%%

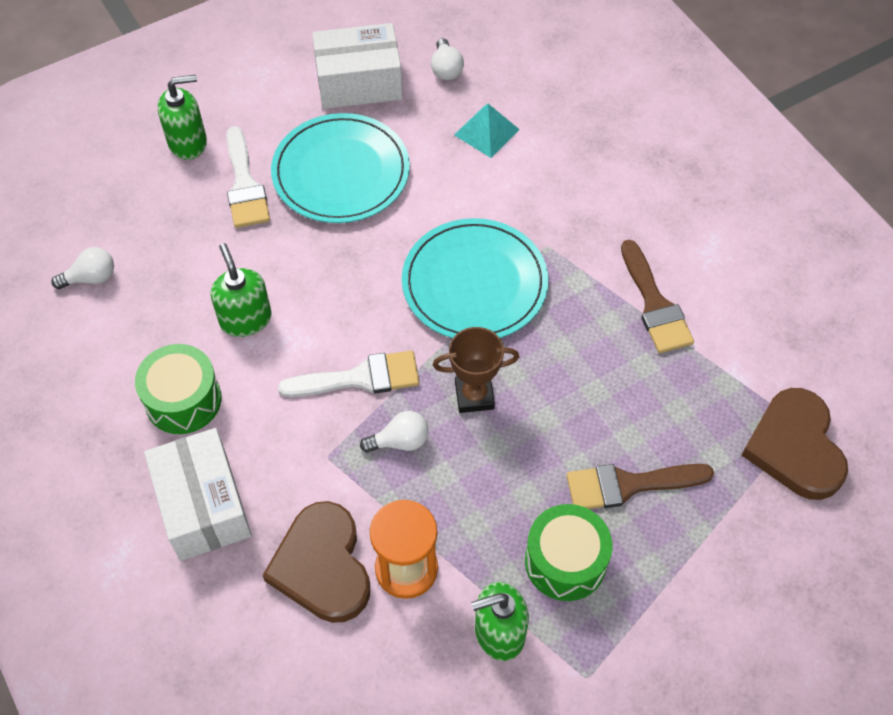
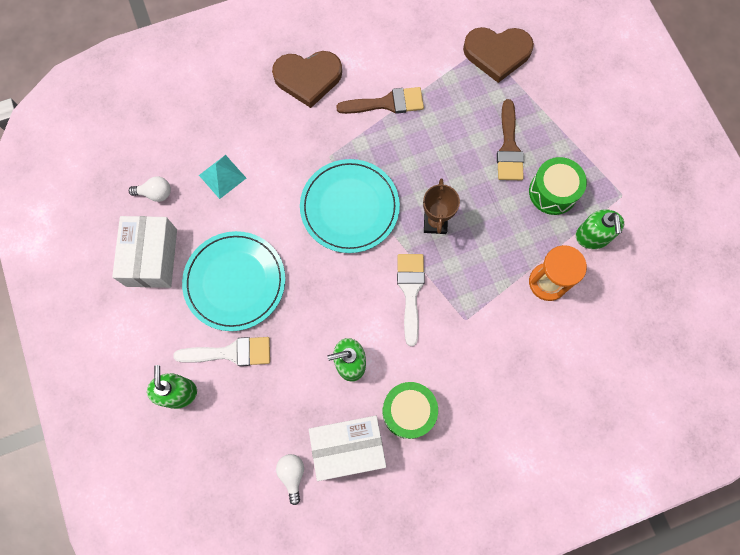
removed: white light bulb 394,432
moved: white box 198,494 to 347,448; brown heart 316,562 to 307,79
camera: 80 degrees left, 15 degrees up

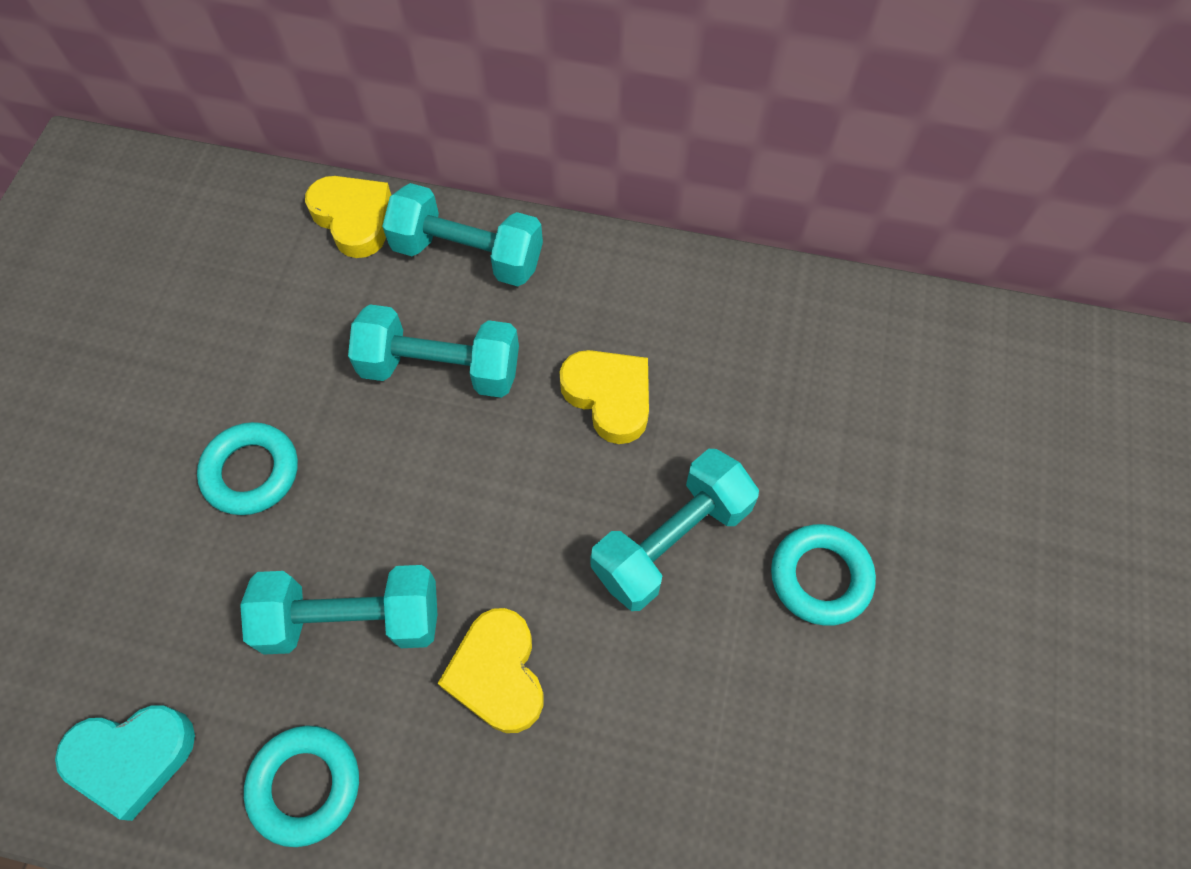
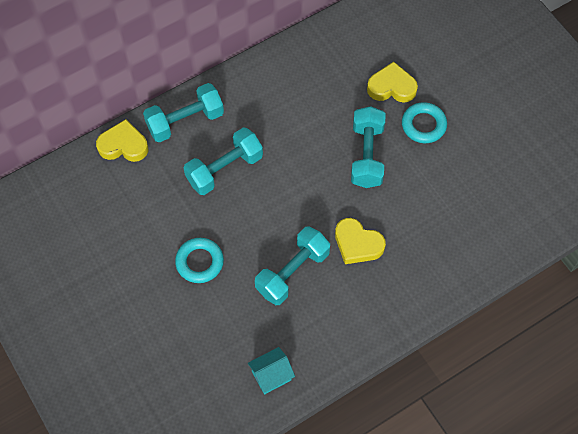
removed: turquoise ring 301,786
moved: yellow heart 604,397 to 392,82
replaced: turquoise heart 125,763 to turquoise house 271,371
camera: 45 degrees left, 0 degrees up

%%

THE PROBLEM: Transcribe word for word only the lines from the one with "moved: white box" through the end of the listing; every picture is to be omitted.

TASK RESULT:
moved: white box 198,494 to 347,448; brown heart 316,562 to 307,79
camera: 80 degrees left, 15 degrees up

removed: turquoise ring 301,786
moved: yellow heart 604,397 to 392,82
replaced: turquoise heart 125,763 to turquoise house 271,371
camera: 45 degrees left, 0 degrees up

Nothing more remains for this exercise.